> [What to do]:
Only the lines from the line containing "OLED2 pin SCL: SCL -> A1" through the final line of the entries should be printed, exactly as given, with the pictures left out.

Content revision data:
+ + + + + + +
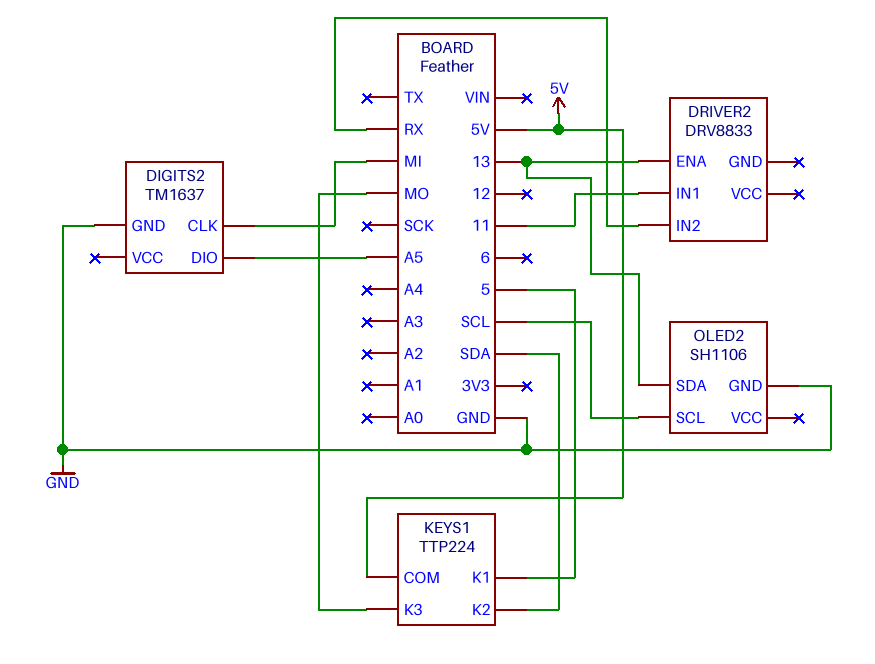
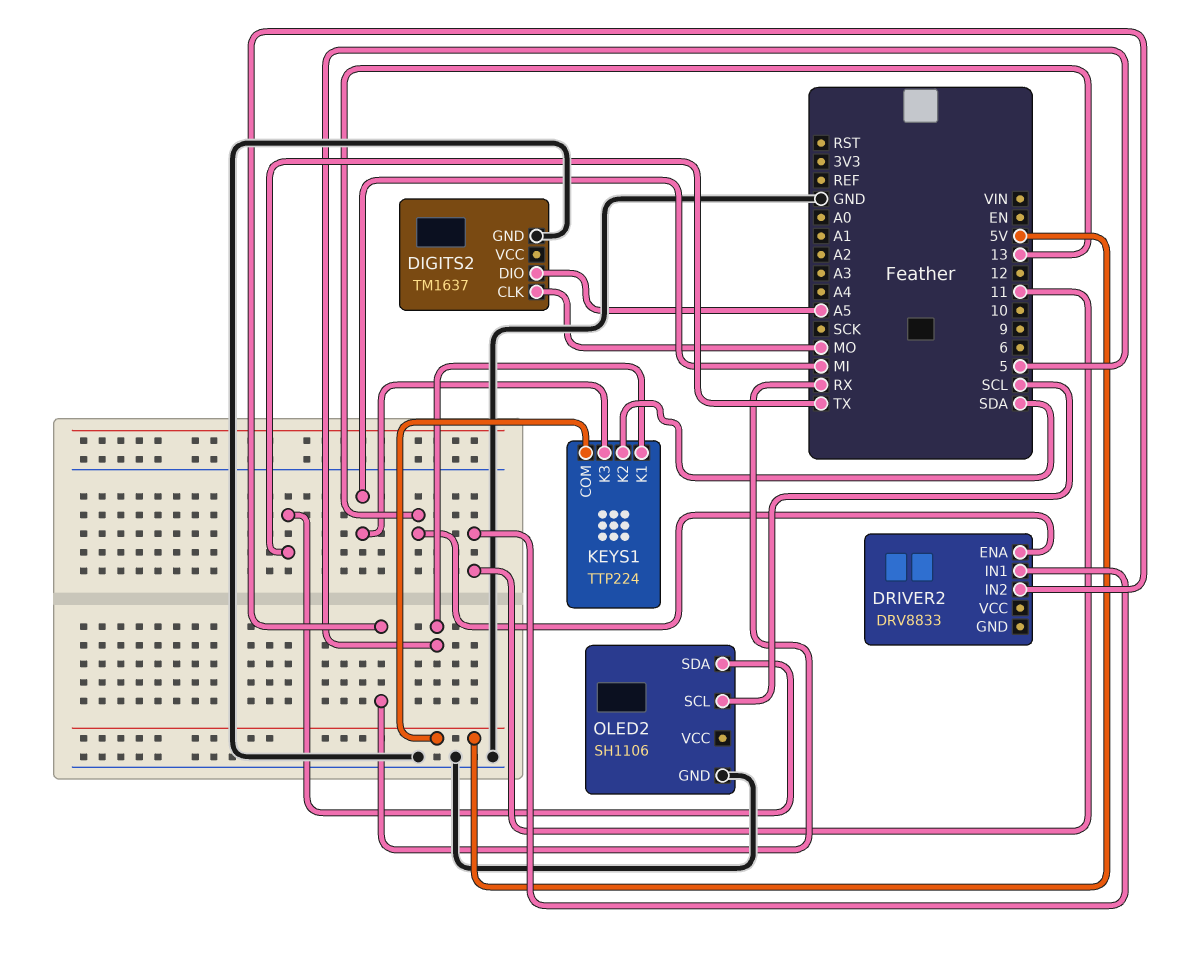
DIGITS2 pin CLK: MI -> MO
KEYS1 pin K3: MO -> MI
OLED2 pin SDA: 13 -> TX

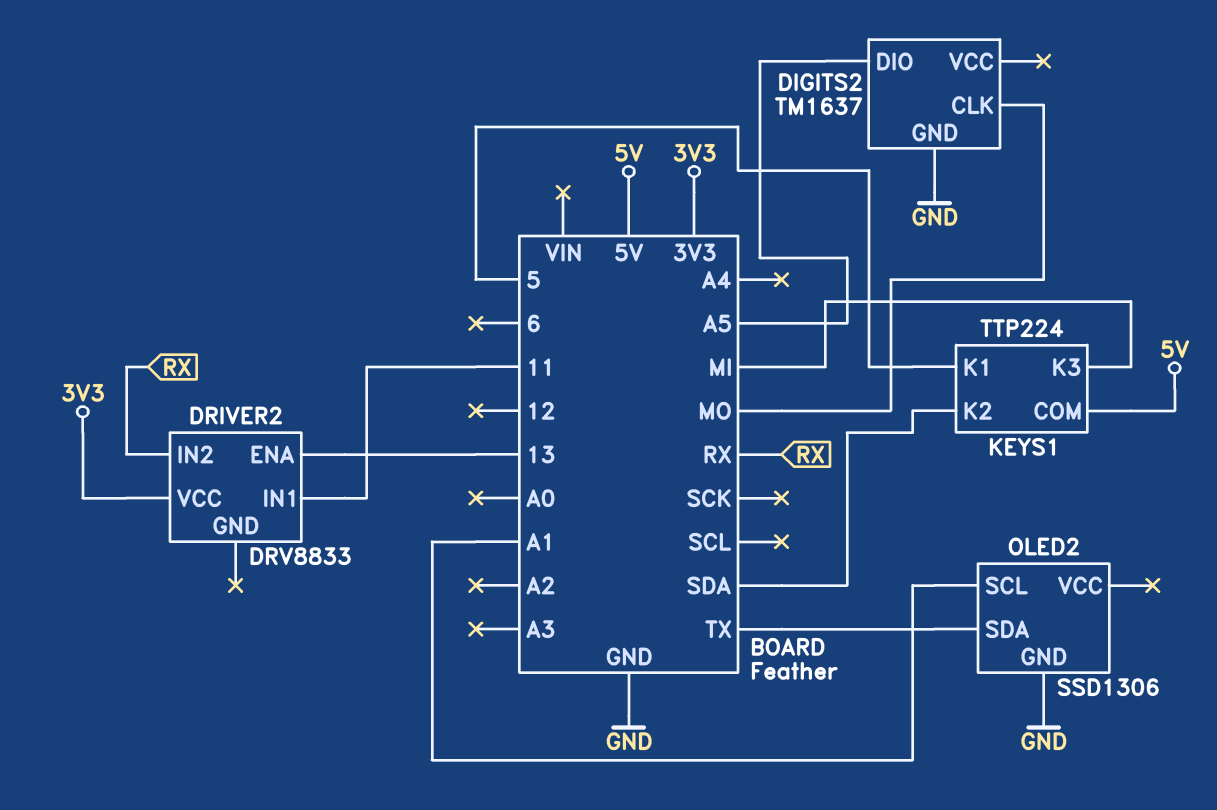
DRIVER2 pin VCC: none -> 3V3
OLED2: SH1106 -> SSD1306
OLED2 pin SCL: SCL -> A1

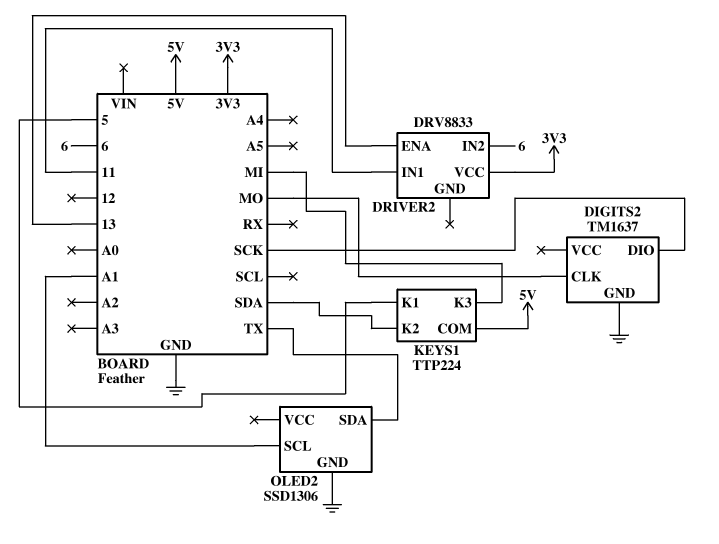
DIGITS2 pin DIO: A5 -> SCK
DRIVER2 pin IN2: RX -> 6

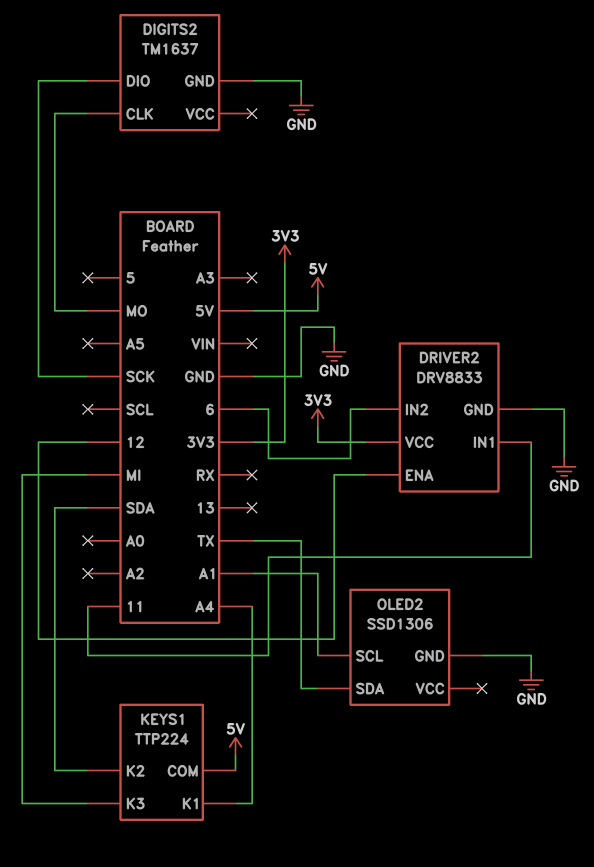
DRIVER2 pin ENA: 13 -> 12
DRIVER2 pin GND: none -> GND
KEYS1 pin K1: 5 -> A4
+ + + + + + +
> [Finished exercise]:
OLED2 pin SCL: SCL -> A1

DIGITS2 pin DIO: A5 -> SCK
DRIVER2 pin IN2: RX -> 6

DRIVER2 pin ENA: 13 -> 12
DRIVER2 pin GND: none -> GND
KEYS1 pin K1: 5 -> A4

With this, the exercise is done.